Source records
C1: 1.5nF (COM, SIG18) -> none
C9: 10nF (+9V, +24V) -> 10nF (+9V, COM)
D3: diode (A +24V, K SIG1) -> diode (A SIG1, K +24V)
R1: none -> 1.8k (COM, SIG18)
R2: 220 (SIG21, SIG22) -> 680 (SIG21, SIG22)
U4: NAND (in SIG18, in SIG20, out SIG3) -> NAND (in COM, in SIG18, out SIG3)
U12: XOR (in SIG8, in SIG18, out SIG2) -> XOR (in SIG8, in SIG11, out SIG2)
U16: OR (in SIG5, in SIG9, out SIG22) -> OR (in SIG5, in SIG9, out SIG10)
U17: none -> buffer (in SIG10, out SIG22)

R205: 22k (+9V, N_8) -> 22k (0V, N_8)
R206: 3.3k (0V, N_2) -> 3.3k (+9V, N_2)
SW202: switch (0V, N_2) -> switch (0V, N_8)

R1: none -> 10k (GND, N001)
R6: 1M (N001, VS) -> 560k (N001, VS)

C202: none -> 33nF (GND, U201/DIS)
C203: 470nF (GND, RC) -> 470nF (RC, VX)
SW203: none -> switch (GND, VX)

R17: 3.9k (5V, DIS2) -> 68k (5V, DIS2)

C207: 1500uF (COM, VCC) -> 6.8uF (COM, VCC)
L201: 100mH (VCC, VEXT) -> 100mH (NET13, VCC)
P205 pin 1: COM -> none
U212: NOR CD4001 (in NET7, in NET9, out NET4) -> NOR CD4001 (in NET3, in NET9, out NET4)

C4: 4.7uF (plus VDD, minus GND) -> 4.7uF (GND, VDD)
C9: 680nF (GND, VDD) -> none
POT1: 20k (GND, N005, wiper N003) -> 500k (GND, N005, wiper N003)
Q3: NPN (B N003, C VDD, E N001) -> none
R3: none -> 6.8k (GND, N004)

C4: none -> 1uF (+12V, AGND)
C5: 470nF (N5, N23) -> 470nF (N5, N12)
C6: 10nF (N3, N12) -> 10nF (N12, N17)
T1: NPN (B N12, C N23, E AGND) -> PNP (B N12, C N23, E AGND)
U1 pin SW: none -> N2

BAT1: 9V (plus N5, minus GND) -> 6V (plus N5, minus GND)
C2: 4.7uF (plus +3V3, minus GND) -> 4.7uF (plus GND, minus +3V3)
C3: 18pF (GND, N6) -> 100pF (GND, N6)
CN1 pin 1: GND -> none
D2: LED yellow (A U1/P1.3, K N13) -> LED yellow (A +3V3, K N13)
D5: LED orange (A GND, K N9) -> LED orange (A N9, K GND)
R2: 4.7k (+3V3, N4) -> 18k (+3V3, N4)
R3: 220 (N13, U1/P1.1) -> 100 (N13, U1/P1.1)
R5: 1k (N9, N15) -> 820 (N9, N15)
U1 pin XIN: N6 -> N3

→ Work required: Please write the entries out again exactly as they stand.

→ Solution to the problem:
C1: 1.5nF (COM, SIG18) -> none
C9: 10nF (+9V, +24V) -> 10nF (+9V, COM)
D3: diode (A +24V, K SIG1) -> diode (A SIG1, K +24V)
R1: none -> 1.8k (COM, SIG18)
R2: 220 (SIG21, SIG22) -> 680 (SIG21, SIG22)
U4: NAND (in SIG18, in SIG20, out SIG3) -> NAND (in COM, in SIG18, out SIG3)
U12: XOR (in SIG8, in SIG18, out SIG2) -> XOR (in SIG8, in SIG11, out SIG2)
U16: OR (in SIG5, in SIG9, out SIG22) -> OR (in SIG5, in SIG9, out SIG10)
U17: none -> buffer (in SIG10, out SIG22)

R205: 22k (+9V, N_8) -> 22k (0V, N_8)
R206: 3.3k (0V, N_2) -> 3.3k (+9V, N_2)
SW202: switch (0V, N_2) -> switch (0V, N_8)

R1: none -> 10k (GND, N001)
R6: 1M (N001, VS) -> 560k (N001, VS)

C202: none -> 33nF (GND, U201/DIS)
C203: 470nF (GND, RC) -> 470nF (RC, VX)
SW203: none -> switch (GND, VX)

R17: 3.9k (5V, DIS2) -> 68k (5V, DIS2)

C207: 1500uF (COM, VCC) -> 6.8uF (COM, VCC)
L201: 100mH (VCC, VEXT) -> 100mH (NET13, VCC)
P205 pin 1: COM -> none
U212: NOR CD4001 (in NET7, in NET9, out NET4) -> NOR CD4001 (in NET3, in NET9, out NET4)

C4: 4.7uF (plus VDD, minus GND) -> 4.7uF (GND, VDD)
C9: 680nF (GND, VDD) -> none
POT1: 20k (GND, N005, wiper N003) -> 500k (GND, N005, wiper N003)
Q3: NPN (B N003, C VDD, E N001) -> none
R3: none -> 6.8k (GND, N004)

C4: none -> 1uF (+12V, AGND)
C5: 470nF (N5, N23) -> 470nF (N5, N12)
C6: 10nF (N3, N12) -> 10nF (N12, N17)
T1: NPN (B N12, C N23, E AGND) -> PNP (B N12, C N23, E AGND)
U1 pin SW: none -> N2

BAT1: 9V (plus N5, minus GND) -> 6V (plus N5, minus GND)
C2: 4.7uF (plus +3V3, minus GND) -> 4.7uF (plus GND, minus +3V3)
C3: 18pF (GND, N6) -> 100pF (GND, N6)
CN1 pin 1: GND -> none
D2: LED yellow (A U1/P1.3, K N13) -> LED yellow (A +3V3, K N13)
D5: LED orange (A GND, K N9) -> LED orange (A N9, K GND)
R2: 4.7k (+3V3, N4) -> 18k (+3V3, N4)
R3: 220 (N13, U1/P1.1) -> 100 (N13, U1/P1.1)
R5: 1k (N9, N15) -> 820 (N9, N15)
U1 pin XIN: N6 -> N3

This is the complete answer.